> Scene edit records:
----
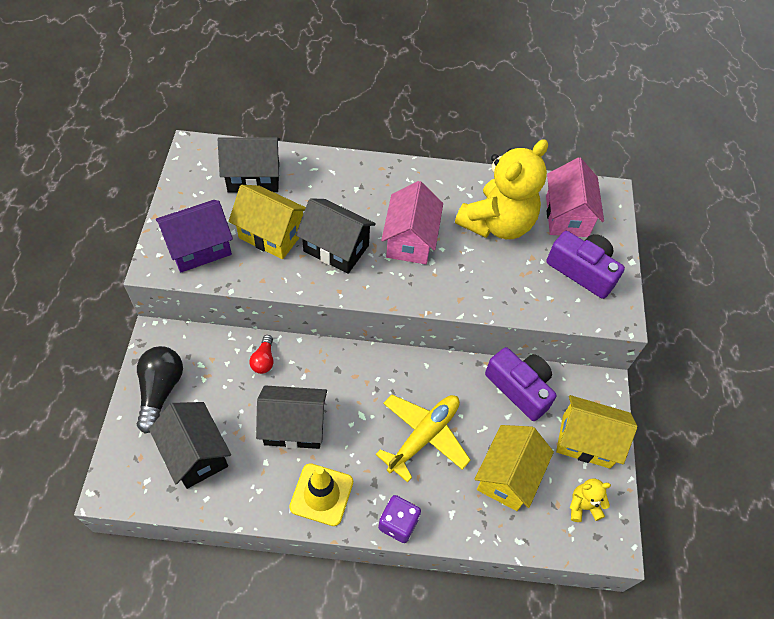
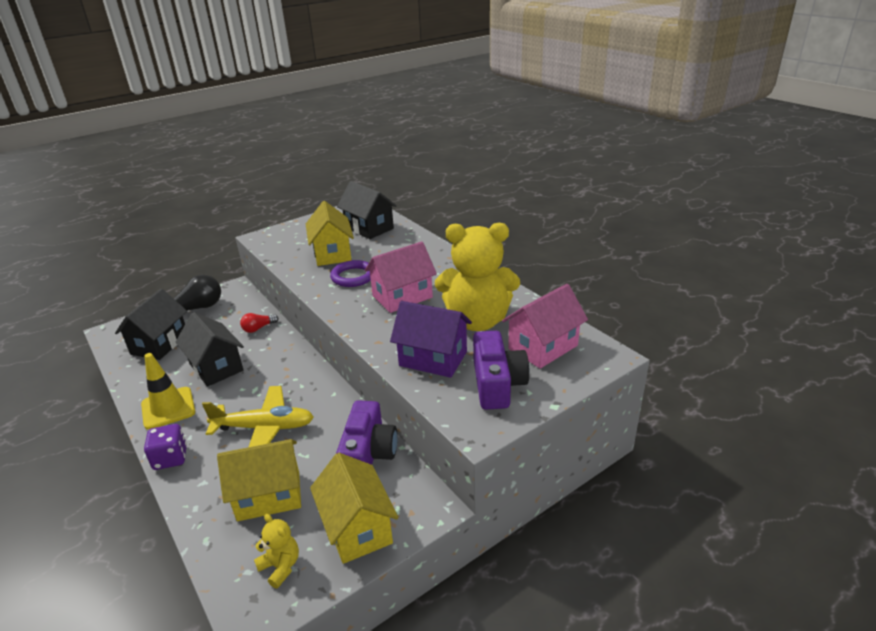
camera: 55 degrees right, 25 degrees down
(199, 248) = (290, 241): purple house -> purple house (433, 359)
(336, 248) = (353, 277): black house -> purple ring

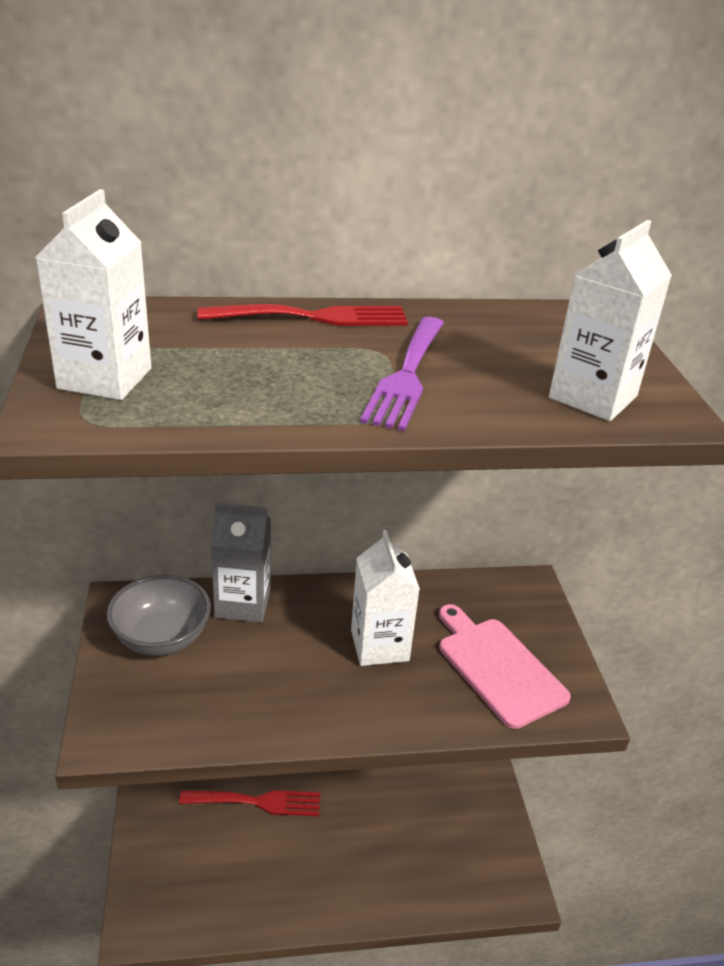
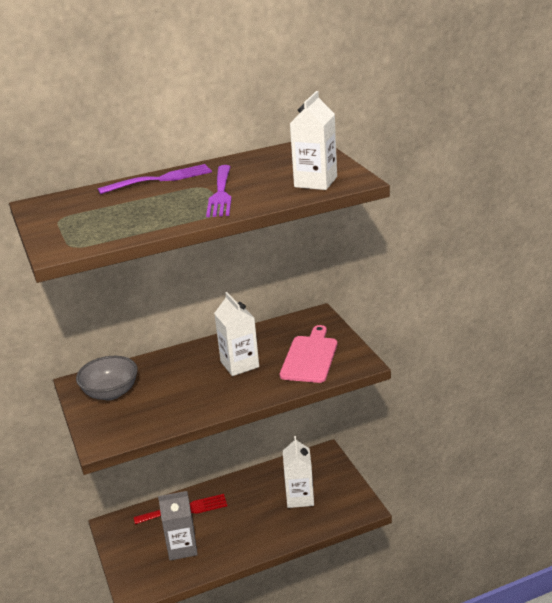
camera: 10 degrees left, 5 degrees down
(105, 378) = (69, 229): white carton -> white carton (300, 497)
(242, 603) = (151, 365): grey carton -> grey carton (182, 547)
(314, 317) = (161, 179): red fork -> purple fork
(498, 667) = (310, 357): pink cutting board -> pink cutting board turned 60 degrees clockwise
----
> WORK TO COMPLETE: For the records above, state the number of lines that contain "down", and provide nothing further.

> EXERCISE RESULT: 2